**Problem description**
The records appear below. Set down exactly each line from the one that contains "green padlock [576,288,634,367]" through the last, both included.

====== Provided records ======

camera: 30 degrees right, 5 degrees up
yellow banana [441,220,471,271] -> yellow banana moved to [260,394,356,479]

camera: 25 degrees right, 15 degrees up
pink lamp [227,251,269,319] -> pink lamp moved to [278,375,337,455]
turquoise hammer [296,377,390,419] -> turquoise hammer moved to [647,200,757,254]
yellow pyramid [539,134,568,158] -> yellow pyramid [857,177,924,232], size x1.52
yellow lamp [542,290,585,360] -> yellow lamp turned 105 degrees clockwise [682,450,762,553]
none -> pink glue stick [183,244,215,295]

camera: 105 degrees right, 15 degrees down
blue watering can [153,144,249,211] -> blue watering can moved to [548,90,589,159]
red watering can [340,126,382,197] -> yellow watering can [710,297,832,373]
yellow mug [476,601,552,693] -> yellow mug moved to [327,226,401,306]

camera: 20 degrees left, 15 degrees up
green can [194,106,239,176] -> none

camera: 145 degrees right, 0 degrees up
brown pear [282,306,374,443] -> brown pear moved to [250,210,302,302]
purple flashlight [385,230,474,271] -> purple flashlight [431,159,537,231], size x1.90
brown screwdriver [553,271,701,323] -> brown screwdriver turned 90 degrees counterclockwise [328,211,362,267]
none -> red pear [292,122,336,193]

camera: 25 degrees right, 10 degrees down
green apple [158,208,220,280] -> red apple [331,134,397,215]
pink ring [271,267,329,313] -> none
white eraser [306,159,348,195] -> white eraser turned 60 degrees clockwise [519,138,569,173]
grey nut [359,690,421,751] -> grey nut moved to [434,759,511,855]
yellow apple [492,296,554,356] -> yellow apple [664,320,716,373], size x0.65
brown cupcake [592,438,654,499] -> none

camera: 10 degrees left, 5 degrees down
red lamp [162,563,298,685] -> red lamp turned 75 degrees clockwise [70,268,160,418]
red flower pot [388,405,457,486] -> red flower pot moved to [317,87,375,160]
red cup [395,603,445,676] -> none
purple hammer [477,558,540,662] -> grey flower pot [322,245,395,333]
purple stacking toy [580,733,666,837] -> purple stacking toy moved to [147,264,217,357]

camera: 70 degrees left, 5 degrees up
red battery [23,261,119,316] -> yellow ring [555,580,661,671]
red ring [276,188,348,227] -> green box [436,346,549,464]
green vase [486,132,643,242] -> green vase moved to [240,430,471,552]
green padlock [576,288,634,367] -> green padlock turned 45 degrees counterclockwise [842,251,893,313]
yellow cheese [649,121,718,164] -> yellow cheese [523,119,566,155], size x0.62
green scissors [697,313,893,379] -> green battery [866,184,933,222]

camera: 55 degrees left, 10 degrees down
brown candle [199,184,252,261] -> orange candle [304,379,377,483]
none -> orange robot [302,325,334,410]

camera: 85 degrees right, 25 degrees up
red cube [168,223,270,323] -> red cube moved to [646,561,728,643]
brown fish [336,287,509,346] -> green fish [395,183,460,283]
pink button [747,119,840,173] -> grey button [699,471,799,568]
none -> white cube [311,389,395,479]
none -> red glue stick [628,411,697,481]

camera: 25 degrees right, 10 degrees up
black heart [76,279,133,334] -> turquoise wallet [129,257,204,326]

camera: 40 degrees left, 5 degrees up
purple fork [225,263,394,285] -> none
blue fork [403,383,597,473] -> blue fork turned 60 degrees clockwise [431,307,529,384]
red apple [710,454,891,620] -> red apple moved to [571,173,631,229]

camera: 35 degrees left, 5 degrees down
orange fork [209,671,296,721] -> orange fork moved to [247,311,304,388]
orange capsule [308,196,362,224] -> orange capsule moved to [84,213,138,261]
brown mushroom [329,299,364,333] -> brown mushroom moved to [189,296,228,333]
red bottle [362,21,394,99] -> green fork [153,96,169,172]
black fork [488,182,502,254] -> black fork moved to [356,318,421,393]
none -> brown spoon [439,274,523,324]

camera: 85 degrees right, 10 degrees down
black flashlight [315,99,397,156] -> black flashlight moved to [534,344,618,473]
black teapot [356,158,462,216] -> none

======

**The completed task**
green padlock [576,288,634,367] -> green padlock turned 45 degrees counterclockwise [842,251,893,313]
yellow cheese [649,121,718,164] -> yellow cheese [523,119,566,155], size x0.62
green scissors [697,313,893,379] -> green battery [866,184,933,222]

camera: 55 degrees left, 10 degrees down
brown candle [199,184,252,261] -> orange candle [304,379,377,483]
none -> orange robot [302,325,334,410]

camera: 85 degrees right, 25 degrees up
red cube [168,223,270,323] -> red cube moved to [646,561,728,643]
brown fish [336,287,509,346] -> green fish [395,183,460,283]
pink button [747,119,840,173] -> grey button [699,471,799,568]
none -> white cube [311,389,395,479]
none -> red glue stick [628,411,697,481]

camera: 25 degrees right, 10 degrees up
black heart [76,279,133,334] -> turquoise wallet [129,257,204,326]

camera: 40 degrees left, 5 degrees up
purple fork [225,263,394,285] -> none
blue fork [403,383,597,473] -> blue fork turned 60 degrees clockwise [431,307,529,384]
red apple [710,454,891,620] -> red apple moved to [571,173,631,229]

camera: 35 degrees left, 5 degrees down
orange fork [209,671,296,721] -> orange fork moved to [247,311,304,388]
orange capsule [308,196,362,224] -> orange capsule moved to [84,213,138,261]
brown mushroom [329,299,364,333] -> brown mushroom moved to [189,296,228,333]
red bottle [362,21,394,99] -> green fork [153,96,169,172]
black fork [488,182,502,254] -> black fork moved to [356,318,421,393]
none -> brown spoon [439,274,523,324]

camera: 85 degrees right, 10 degrees down
black flashlight [315,99,397,156] -> black flashlight moved to [534,344,618,473]
black teapot [356,158,462,216] -> none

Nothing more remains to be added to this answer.